> [What this task involves]
Every line of the data that contains the string "camera" must be copied.

Object transformation records
Segment Open

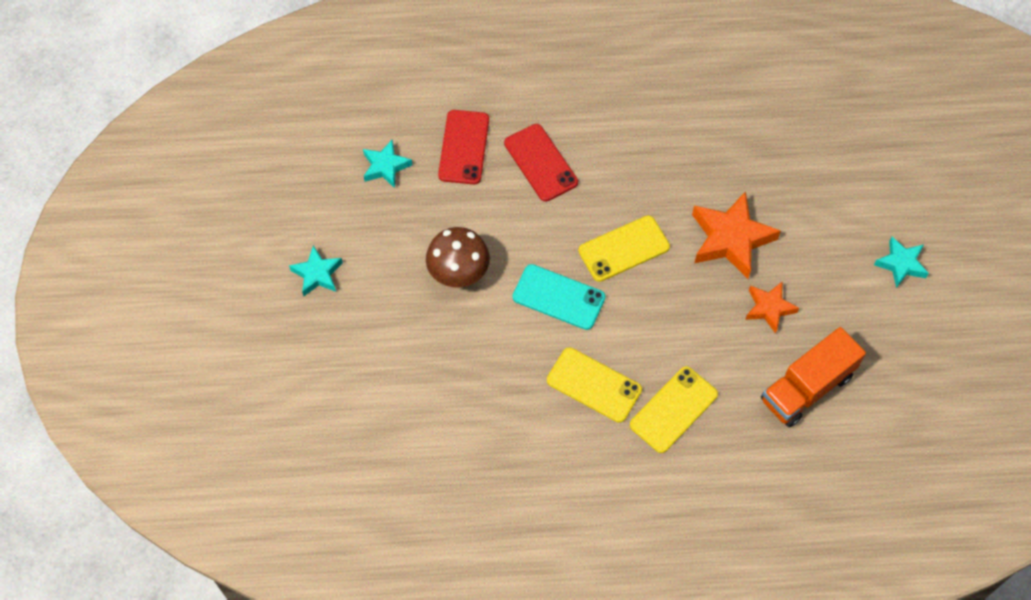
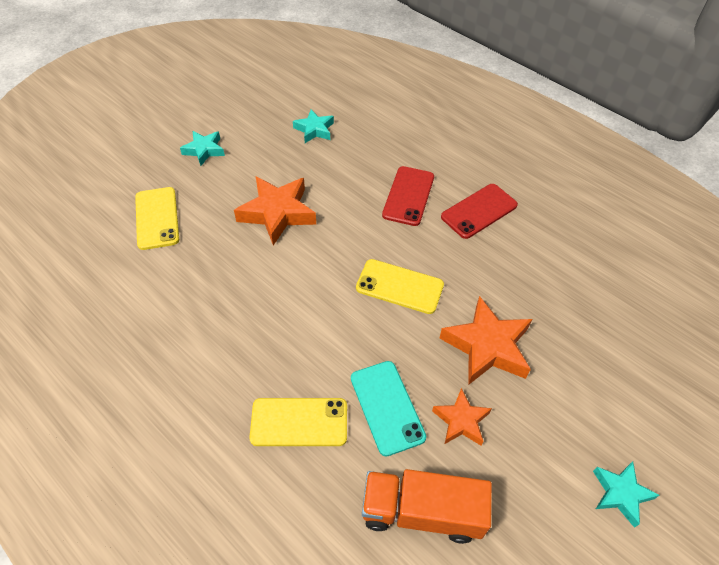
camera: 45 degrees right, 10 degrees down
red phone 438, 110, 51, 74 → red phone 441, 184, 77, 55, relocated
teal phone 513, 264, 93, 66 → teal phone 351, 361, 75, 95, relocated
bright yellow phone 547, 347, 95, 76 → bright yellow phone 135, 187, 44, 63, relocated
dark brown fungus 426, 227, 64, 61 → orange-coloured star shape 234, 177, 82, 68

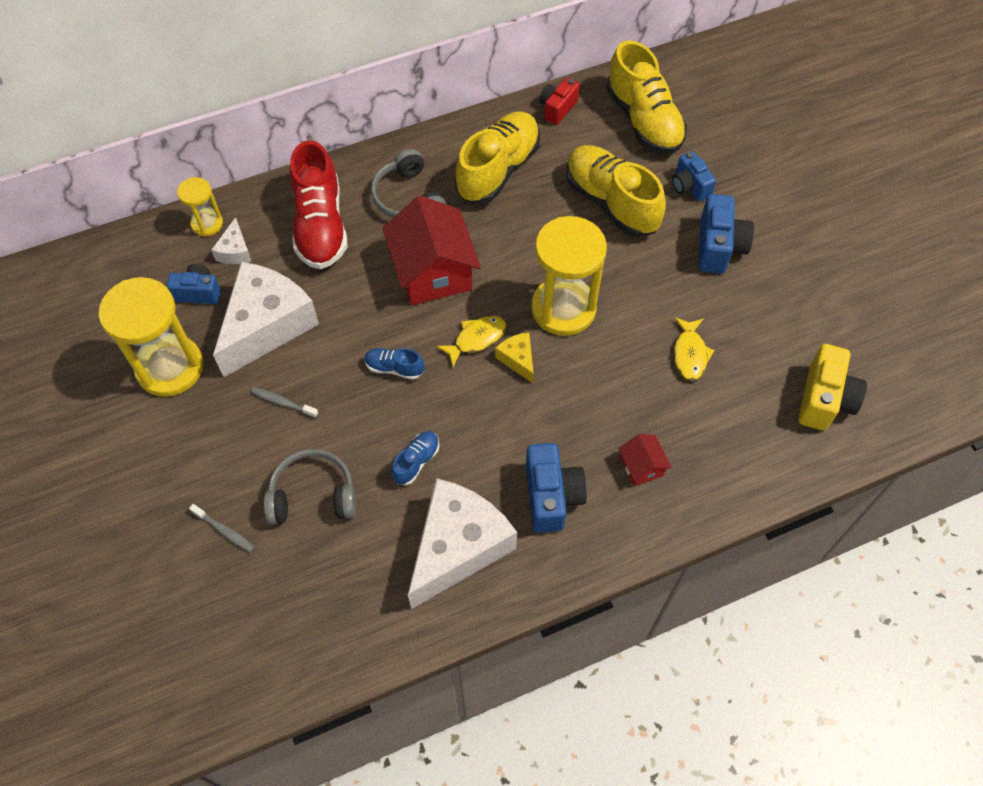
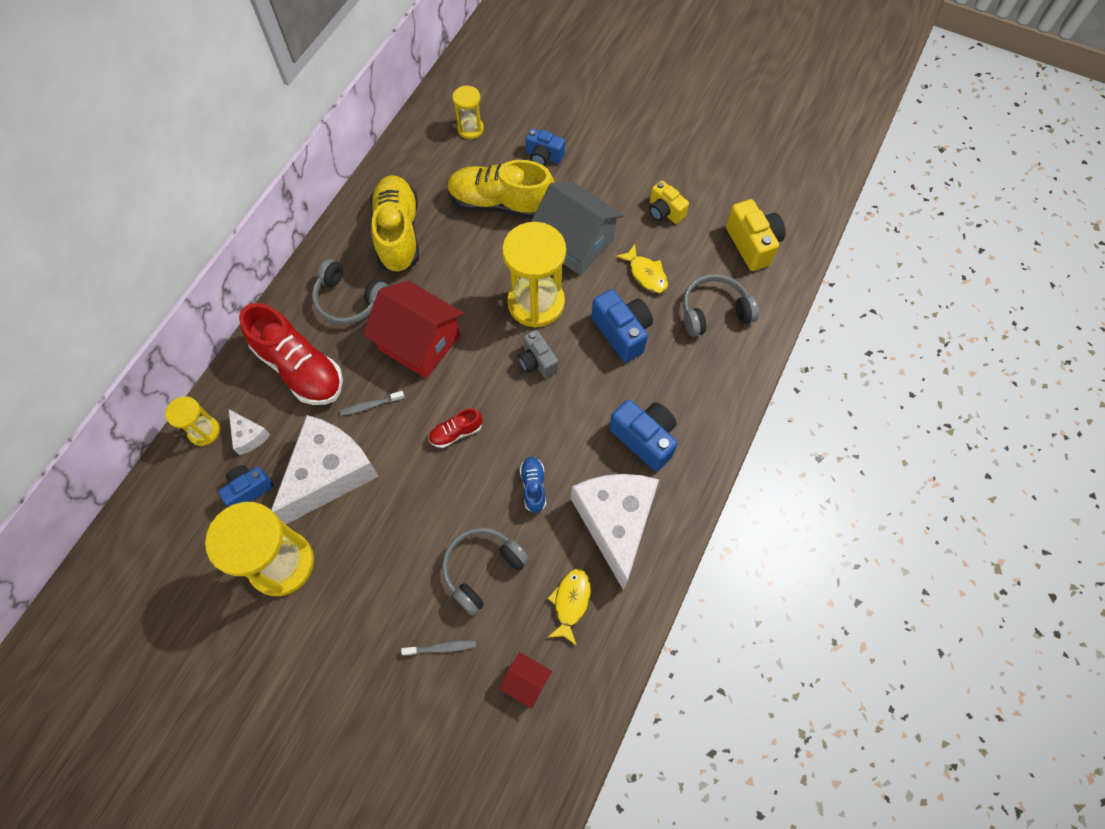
camera: 40 degrees left, 5 degrees up
red camera 539, 78, 41, 47 → -
- → gray house 531, 182, 93, 93
- → bright yellow camera 649, 180, 40, 44
- → gray over-ear headphones 683, 274, 76, 63
gray dental brush 251, 387, 68, 31 → gray dental brush 340, 391, 64, 25, relocated
bright yellow toy fish 436, 316, 71, 51 → bright yellow toy fish 547, 569, 44, 77, relocated
red house 618, 434, 54, 52 → red house 499, 652, 53, 57, relocated
blue camera 698, 194, 56, 80 → blue camera 591, 289, 62, 73, relocated
bright yellow cheese wedge 495, 332, 39, 51 → gray camera 518, 330, 40, 48
bright yellow shoe 606, 40, 81, 114 → bright yellow hourglass 452, 85, 32, 54
blue shoe 364, 348, 60, 32 → red shoe 428, 408, 54, 40
white cheese wedge 213, 262, 106, 115 → white cheese wedge 271, 415, 108, 109, 45 degrees clockwise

Segment Closed

> [Output for this task]
camera: 45 degrees right, 10 degrees down
camera: 40 degrees left, 5 degrees up
red camera 539, 78, 41, 47 → -
- → bright yellow camera 649, 180, 40, 44
blue camera 698, 194, 56, 80 → blue camera 591, 289, 62, 73, relocated
bright yellow cheese wedge 495, 332, 39, 51 → gray camera 518, 330, 40, 48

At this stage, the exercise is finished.